# Your instructions
Reproduce the records that follow without alteration, apart from removing the pictures.

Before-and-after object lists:
-=-=-
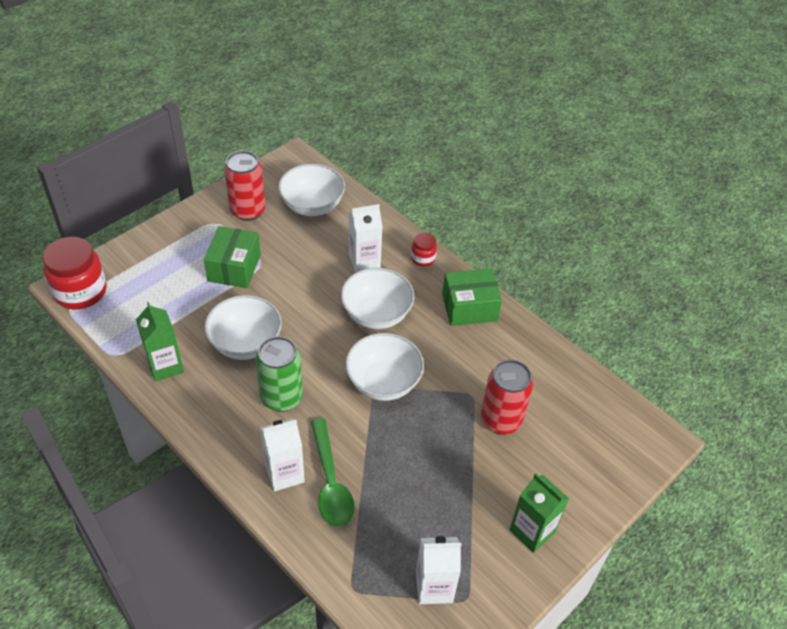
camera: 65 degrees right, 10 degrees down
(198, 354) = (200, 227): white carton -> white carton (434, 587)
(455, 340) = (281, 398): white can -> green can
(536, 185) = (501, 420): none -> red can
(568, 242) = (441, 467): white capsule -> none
-=-=-
# Exercise result
camera: 65 degrees right, 10 degrees down
(198, 354) = (200, 227): white carton -> white carton (434, 587)
(455, 340) = (281, 398): white can -> green can
(536, 185) = (501, 420): none -> red can
(568, 242) = (441, 467): white capsule -> none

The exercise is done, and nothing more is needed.